▶ [WHAT IS BEING ASKED]: Transcribe each line below verbatim; pictures excluded.

▶ [PROVIDED MATERIAL]:
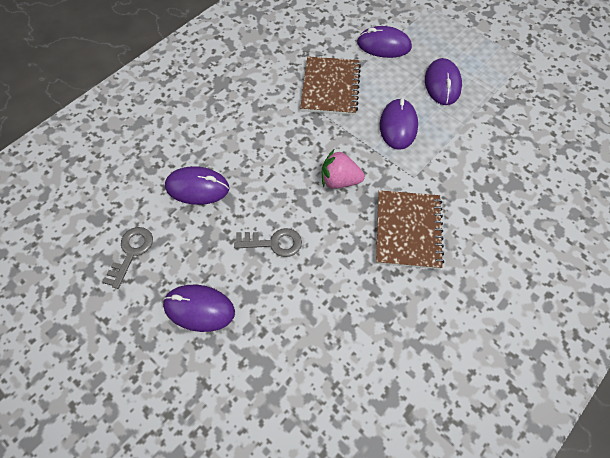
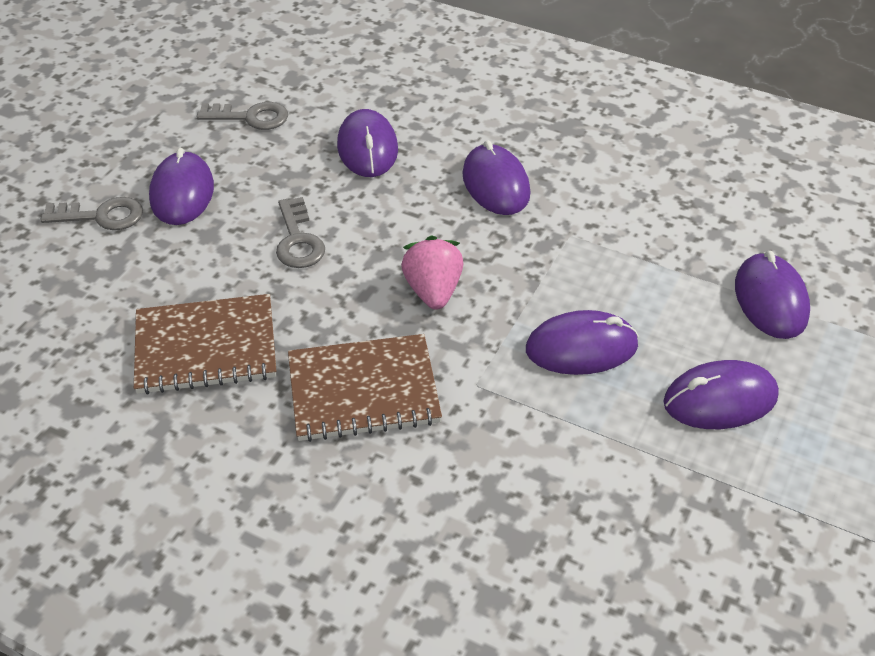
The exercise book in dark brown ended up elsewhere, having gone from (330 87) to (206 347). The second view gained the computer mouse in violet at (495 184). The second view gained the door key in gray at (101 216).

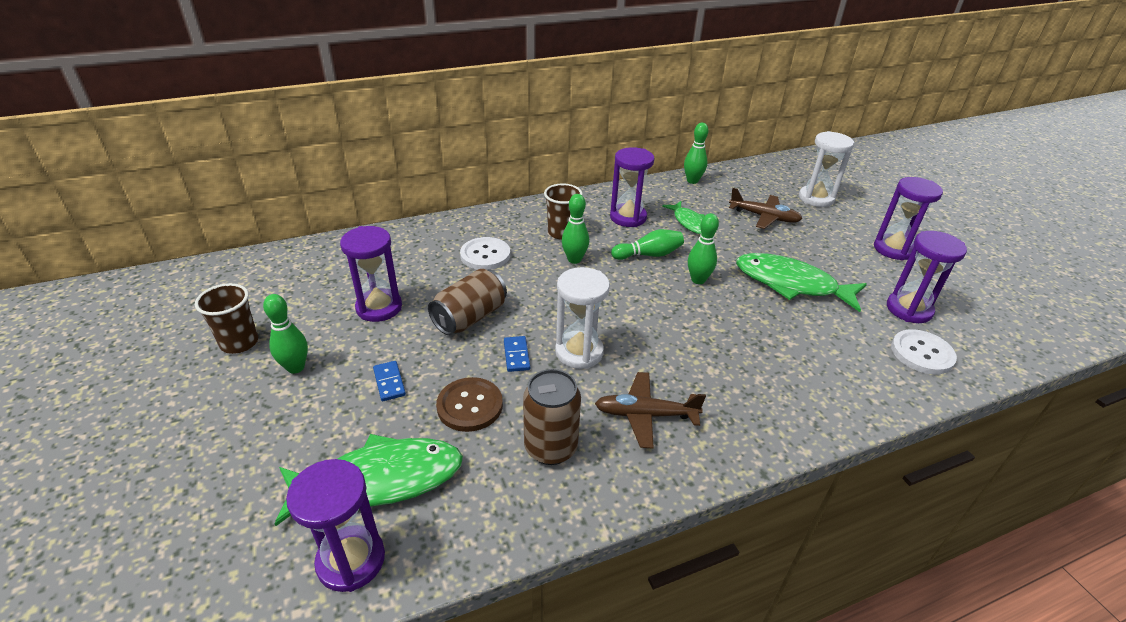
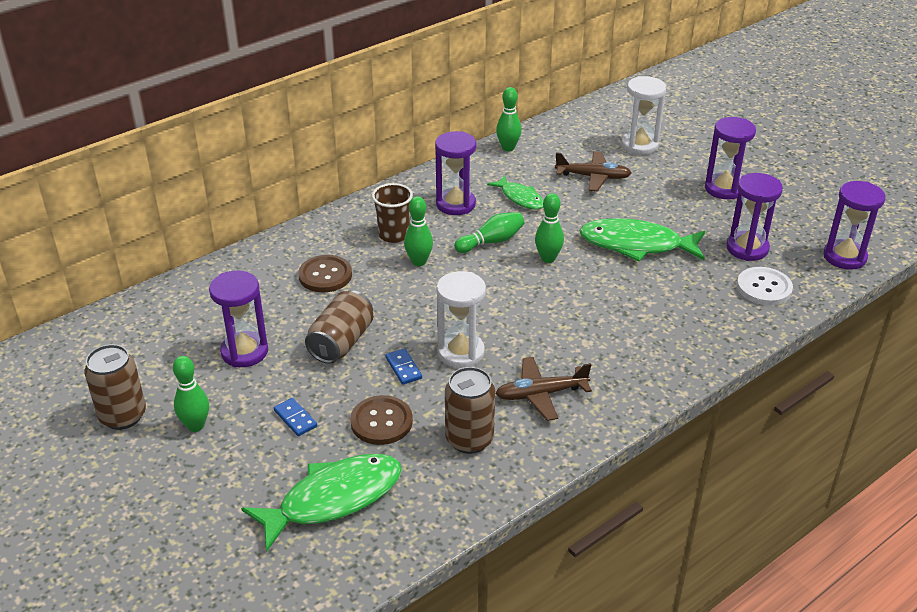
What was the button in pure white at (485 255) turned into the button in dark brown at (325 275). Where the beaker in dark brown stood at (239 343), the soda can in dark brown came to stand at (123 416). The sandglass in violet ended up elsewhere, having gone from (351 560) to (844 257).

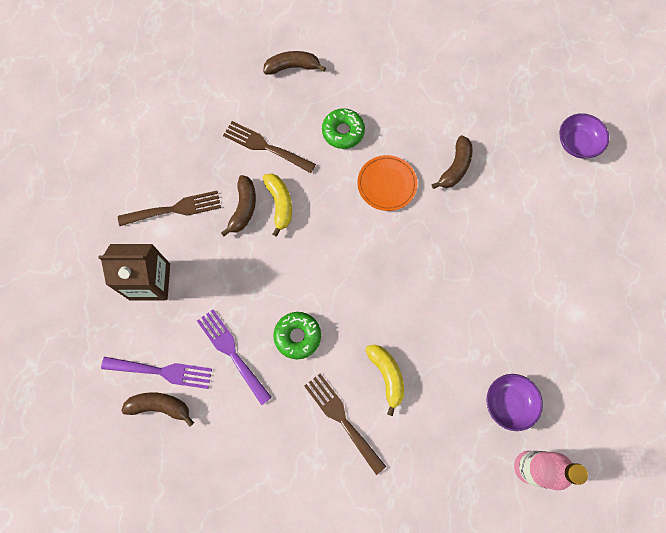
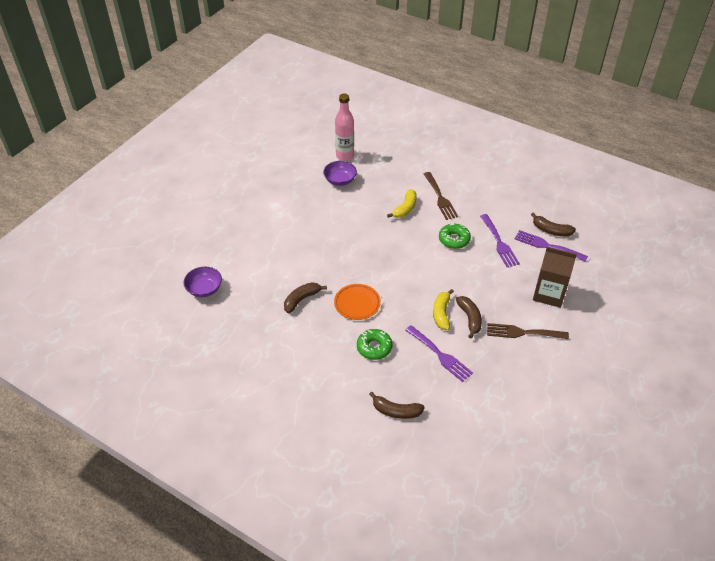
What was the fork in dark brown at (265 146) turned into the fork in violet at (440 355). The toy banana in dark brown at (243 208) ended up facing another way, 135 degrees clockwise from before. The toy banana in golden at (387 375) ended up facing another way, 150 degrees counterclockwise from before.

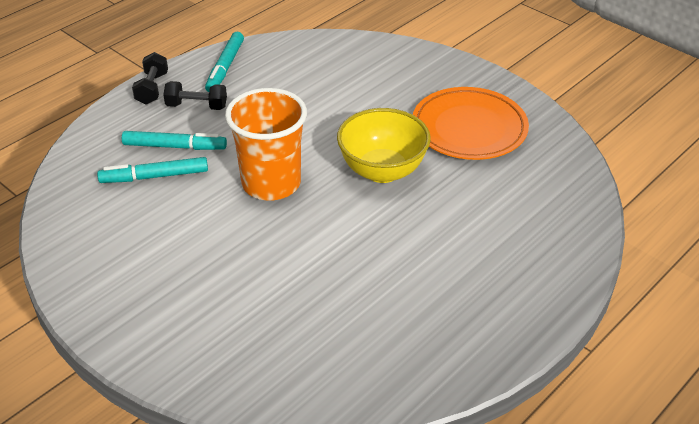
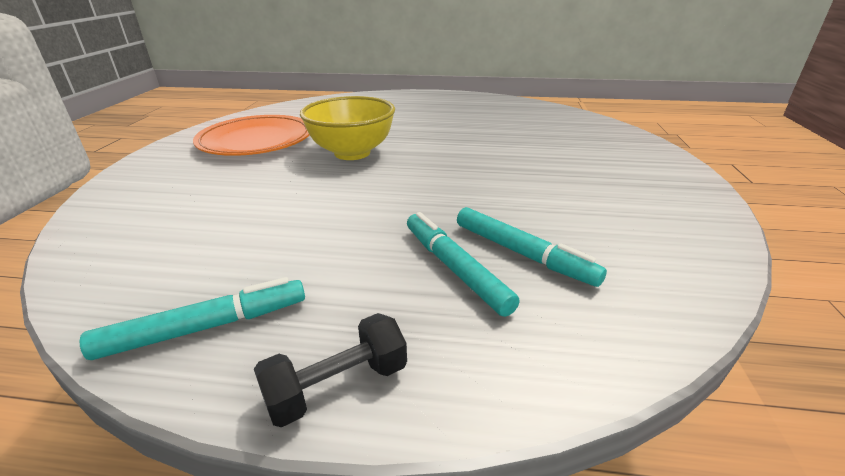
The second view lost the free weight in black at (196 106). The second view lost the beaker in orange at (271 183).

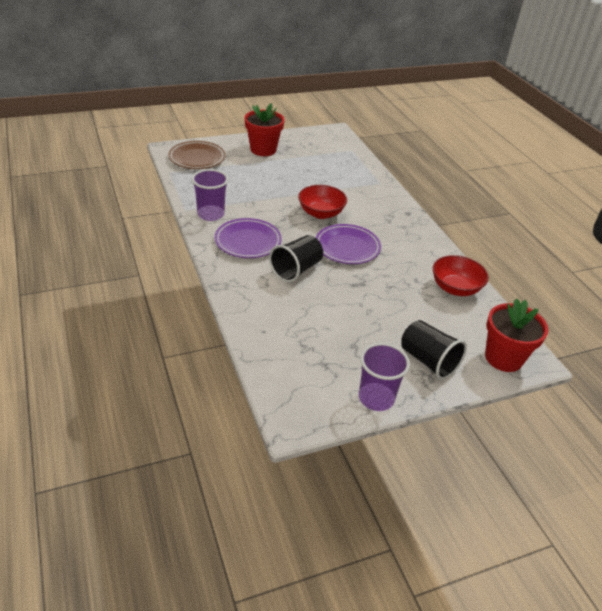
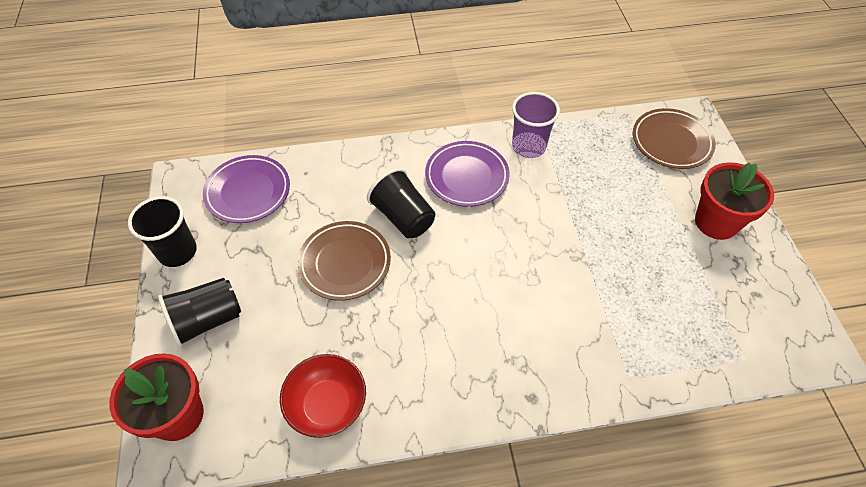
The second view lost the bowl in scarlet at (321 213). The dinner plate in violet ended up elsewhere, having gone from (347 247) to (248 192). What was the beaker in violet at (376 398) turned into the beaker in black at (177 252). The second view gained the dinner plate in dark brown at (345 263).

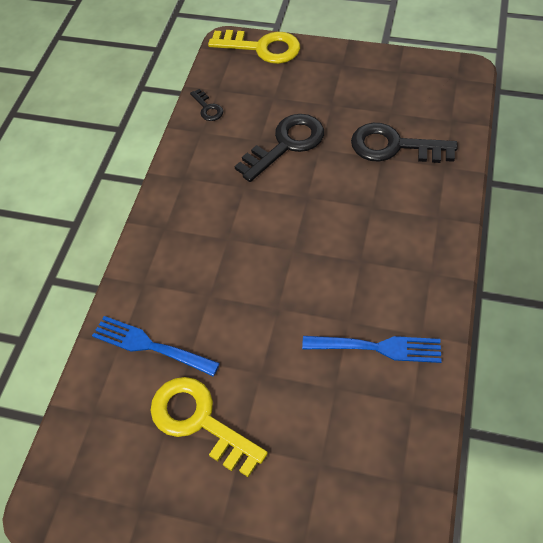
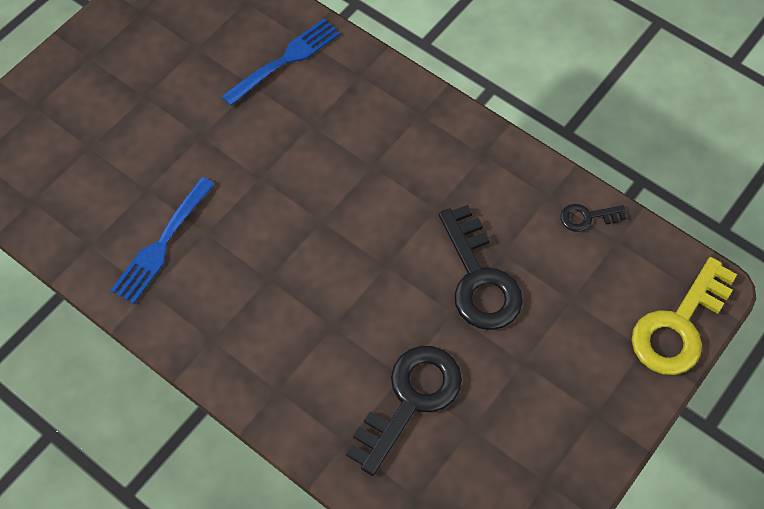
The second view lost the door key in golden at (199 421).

▶ [TASK ANSWER]:
The exercise book in dark brown ended up elsewhere, having gone from (330 87) to (206 347). The second view gained the computer mouse in violet at (495 184). The second view gained the door key in gray at (101 216).

What was the button in pure white at (485 255) turned into the button in dark brown at (325 275). Where the beaker in dark brown stood at (239 343), the soda can in dark brown came to stand at (123 416). The sandglass in violet ended up elsewhere, having gone from (351 560) to (844 257).

What was the fork in dark brown at (265 146) turned into the fork in violet at (440 355). The toy banana in dark brown at (243 208) ended up facing another way, 135 degrees clockwise from before. The toy banana in golden at (387 375) ended up facing another way, 150 degrees counterclockwise from before.

The second view lost the free weight in black at (196 106). The second view lost the beaker in orange at (271 183).

The second view lost the bowl in scarlet at (321 213). The dinner plate in violet ended up elsewhere, having gone from (347 247) to (248 192). What was the beaker in violet at (376 398) turned into the beaker in black at (177 252). The second view gained the dinner plate in dark brown at (345 263).

The second view lost the door key in golden at (199 421).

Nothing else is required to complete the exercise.